══ DATA FOR ANALYSIS

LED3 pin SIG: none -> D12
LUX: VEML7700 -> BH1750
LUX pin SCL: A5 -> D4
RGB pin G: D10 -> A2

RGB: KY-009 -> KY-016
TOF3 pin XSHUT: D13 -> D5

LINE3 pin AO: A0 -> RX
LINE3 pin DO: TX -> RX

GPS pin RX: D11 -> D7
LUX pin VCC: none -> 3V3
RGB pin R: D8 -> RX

════

■ AIM OF THE TASK ■
Make sure every record is repeated exactly.

■ OUTPUT OF THE EXERCISE ■
LED3 pin SIG: none -> D12
LUX: VEML7700 -> BH1750
LUX pin SCL: A5 -> D4
RGB pin G: D10 -> A2

RGB: KY-009 -> KY-016
TOF3 pin XSHUT: D13 -> D5

LINE3 pin AO: A0 -> RX
LINE3 pin DO: TX -> RX

GPS pin RX: D11 -> D7
LUX pin VCC: none -> 3V3
RGB pin R: D8 -> RX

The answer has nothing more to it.